What to produce:
Each record beneath this line should be returned exactly as it is.

Given records:
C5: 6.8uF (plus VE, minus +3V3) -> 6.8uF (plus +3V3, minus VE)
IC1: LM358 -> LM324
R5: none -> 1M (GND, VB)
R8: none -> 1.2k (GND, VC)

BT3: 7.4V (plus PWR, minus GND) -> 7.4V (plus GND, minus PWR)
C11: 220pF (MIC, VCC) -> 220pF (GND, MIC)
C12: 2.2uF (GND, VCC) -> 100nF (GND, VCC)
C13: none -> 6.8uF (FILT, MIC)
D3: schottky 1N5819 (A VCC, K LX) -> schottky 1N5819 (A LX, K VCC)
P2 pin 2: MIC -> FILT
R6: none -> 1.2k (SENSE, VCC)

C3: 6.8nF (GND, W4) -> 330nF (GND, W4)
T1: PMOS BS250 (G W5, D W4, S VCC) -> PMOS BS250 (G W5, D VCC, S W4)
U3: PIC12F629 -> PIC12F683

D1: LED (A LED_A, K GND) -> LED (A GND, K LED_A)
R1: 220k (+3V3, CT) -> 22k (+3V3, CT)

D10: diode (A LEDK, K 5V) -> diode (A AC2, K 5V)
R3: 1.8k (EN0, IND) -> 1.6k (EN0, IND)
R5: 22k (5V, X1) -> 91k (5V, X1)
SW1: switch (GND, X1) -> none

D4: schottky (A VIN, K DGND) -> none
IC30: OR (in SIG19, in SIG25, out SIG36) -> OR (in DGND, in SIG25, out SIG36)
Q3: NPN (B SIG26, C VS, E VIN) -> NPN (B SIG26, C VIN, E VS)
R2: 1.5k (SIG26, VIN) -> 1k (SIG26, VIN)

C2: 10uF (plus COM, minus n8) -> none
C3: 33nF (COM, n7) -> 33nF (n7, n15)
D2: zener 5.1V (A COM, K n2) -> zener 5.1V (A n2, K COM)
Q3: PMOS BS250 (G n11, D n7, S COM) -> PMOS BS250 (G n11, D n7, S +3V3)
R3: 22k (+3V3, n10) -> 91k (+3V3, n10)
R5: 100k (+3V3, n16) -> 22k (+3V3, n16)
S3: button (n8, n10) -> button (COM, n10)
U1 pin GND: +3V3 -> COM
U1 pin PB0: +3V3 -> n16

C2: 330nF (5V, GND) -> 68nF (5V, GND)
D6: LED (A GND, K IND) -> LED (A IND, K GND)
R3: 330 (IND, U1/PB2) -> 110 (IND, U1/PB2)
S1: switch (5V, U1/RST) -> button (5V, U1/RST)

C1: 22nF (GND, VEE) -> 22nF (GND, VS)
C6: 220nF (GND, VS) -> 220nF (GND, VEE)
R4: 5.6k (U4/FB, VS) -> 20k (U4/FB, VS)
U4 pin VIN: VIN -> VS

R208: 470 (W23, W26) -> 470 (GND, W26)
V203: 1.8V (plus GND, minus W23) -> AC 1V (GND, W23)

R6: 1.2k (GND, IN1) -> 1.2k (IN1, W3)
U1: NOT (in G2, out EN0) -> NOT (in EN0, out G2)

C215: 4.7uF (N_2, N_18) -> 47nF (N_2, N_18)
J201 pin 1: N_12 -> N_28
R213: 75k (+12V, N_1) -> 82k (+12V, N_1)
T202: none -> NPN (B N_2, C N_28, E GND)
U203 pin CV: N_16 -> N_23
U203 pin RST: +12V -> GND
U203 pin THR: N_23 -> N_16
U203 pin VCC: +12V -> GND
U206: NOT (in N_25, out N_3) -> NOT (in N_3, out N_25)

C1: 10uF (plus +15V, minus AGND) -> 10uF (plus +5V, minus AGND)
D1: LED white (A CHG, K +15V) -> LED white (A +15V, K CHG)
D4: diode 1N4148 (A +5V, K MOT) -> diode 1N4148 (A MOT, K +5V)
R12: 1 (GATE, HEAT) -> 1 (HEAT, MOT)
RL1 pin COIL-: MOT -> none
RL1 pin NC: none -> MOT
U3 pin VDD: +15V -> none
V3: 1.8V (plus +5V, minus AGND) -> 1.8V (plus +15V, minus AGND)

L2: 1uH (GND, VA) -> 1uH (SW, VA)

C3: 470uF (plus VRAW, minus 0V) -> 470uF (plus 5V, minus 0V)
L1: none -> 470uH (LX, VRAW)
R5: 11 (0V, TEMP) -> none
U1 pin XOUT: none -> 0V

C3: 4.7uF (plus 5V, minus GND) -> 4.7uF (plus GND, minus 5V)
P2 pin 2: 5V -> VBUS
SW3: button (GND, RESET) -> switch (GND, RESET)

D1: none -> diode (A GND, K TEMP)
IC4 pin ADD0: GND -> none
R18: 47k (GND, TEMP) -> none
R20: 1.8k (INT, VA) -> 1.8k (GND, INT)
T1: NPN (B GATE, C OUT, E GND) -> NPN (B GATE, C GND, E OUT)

Solution to this problem:
C5: 6.8uF (plus VE, minus +3V3) -> 6.8uF (plus +3V3, minus VE)
IC1: LM358 -> LM324
R5: none -> 1M (GND, VB)
R8: none -> 1.2k (GND, VC)

BT3: 7.4V (plus PWR, minus GND) -> 7.4V (plus GND, minus PWR)
C11: 220pF (MIC, VCC) -> 220pF (GND, MIC)
C12: 2.2uF (GND, VCC) -> 100nF (GND, VCC)
C13: none -> 6.8uF (FILT, MIC)
D3: schottky 1N5819 (A VCC, K LX) -> schottky 1N5819 (A LX, K VCC)
P2 pin 2: MIC -> FILT
R6: none -> 1.2k (SENSE, VCC)

C3: 6.8nF (GND, W4) -> 330nF (GND, W4)
T1: PMOS BS250 (G W5, D W4, S VCC) -> PMOS BS250 (G W5, D VCC, S W4)
U3: PIC12F629 -> PIC12F683

D1: LED (A LED_A, K GND) -> LED (A GND, K LED_A)
R1: 220k (+3V3, CT) -> 22k (+3V3, CT)

D10: diode (A LEDK, K 5V) -> diode (A AC2, K 5V)
R3: 1.8k (EN0, IND) -> 1.6k (EN0, IND)
R5: 22k (5V, X1) -> 91k (5V, X1)
SW1: switch (GND, X1) -> none

D4: schottky (A VIN, K DGND) -> none
IC30: OR (in SIG19, in SIG25, out SIG36) -> OR (in DGND, in SIG25, out SIG36)
Q3: NPN (B SIG26, C VS, E VIN) -> NPN (B SIG26, C VIN, E VS)
R2: 1.5k (SIG26, VIN) -> 1k (SIG26, VIN)

C2: 10uF (plus COM, minus n8) -> none
C3: 33nF (COM, n7) -> 33nF (n7, n15)
D2: zener 5.1V (A COM, K n2) -> zener 5.1V (A n2, K COM)
Q3: PMOS BS250 (G n11, D n7, S COM) -> PMOS BS250 (G n11, D n7, S +3V3)
R3: 22k (+3V3, n10) -> 91k (+3V3, n10)
R5: 100k (+3V3, n16) -> 22k (+3V3, n16)
S3: button (n8, n10) -> button (COM, n10)
U1 pin GND: +3V3 -> COM
U1 pin PB0: +3V3 -> n16

C2: 330nF (5V, GND) -> 68nF (5V, GND)
D6: LED (A GND, K IND) -> LED (A IND, K GND)
R3: 330 (IND, U1/PB2) -> 110 (IND, U1/PB2)
S1: switch (5V, U1/RST) -> button (5V, U1/RST)

C1: 22nF (GND, VEE) -> 22nF (GND, VS)
C6: 220nF (GND, VS) -> 220nF (GND, VEE)
R4: 5.6k (U4/FB, VS) -> 20k (U4/FB, VS)
U4 pin VIN: VIN -> VS

R208: 470 (W23, W26) -> 470 (GND, W26)
V203: 1.8V (plus GND, minus W23) -> AC 1V (GND, W23)

R6: 1.2k (GND, IN1) -> 1.2k (IN1, W3)
U1: NOT (in G2, out EN0) -> NOT (in EN0, out G2)

C215: 4.7uF (N_2, N_18) -> 47nF (N_2, N_18)
J201 pin 1: N_12 -> N_28
R213: 75k (+12V, N_1) -> 82k (+12V, N_1)
T202: none -> NPN (B N_2, C N_28, E GND)
U203 pin CV: N_16 -> N_23
U203 pin RST: +12V -> GND
U203 pin THR: N_23 -> N_16
U203 pin VCC: +12V -> GND
U206: NOT (in N_25, out N_3) -> NOT (in N_3, out N_25)

C1: 10uF (plus +15V, minus AGND) -> 10uF (plus +5V, minus AGND)
D1: LED white (A CHG, K +15V) -> LED white (A +15V, K CHG)
D4: diode 1N4148 (A +5V, K MOT) -> diode 1N4148 (A MOT, K +5V)
R12: 1 (GATE, HEAT) -> 1 (HEAT, MOT)
RL1 pin COIL-: MOT -> none
RL1 pin NC: none -> MOT
U3 pin VDD: +15V -> none
V3: 1.8V (plus +5V, minus AGND) -> 1.8V (plus +15V, minus AGND)

L2: 1uH (GND, VA) -> 1uH (SW, VA)

C3: 470uF (plus VRAW, minus 0V) -> 470uF (plus 5V, minus 0V)
L1: none -> 470uH (LX, VRAW)
R5: 11 (0V, TEMP) -> none
U1 pin XOUT: none -> 0V

C3: 4.7uF (plus 5V, minus GND) -> 4.7uF (plus GND, minus 5V)
P2 pin 2: 5V -> VBUS
SW3: button (GND, RESET) -> switch (GND, RESET)

D1: none -> diode (A GND, K TEMP)
IC4 pin ADD0: GND -> none
R18: 47k (GND, TEMP) -> none
R20: 1.8k (INT, VA) -> 1.8k (GND, INT)
T1: NPN (B GATE, C OUT, E GND) -> NPN (B GATE, C GND, E OUT)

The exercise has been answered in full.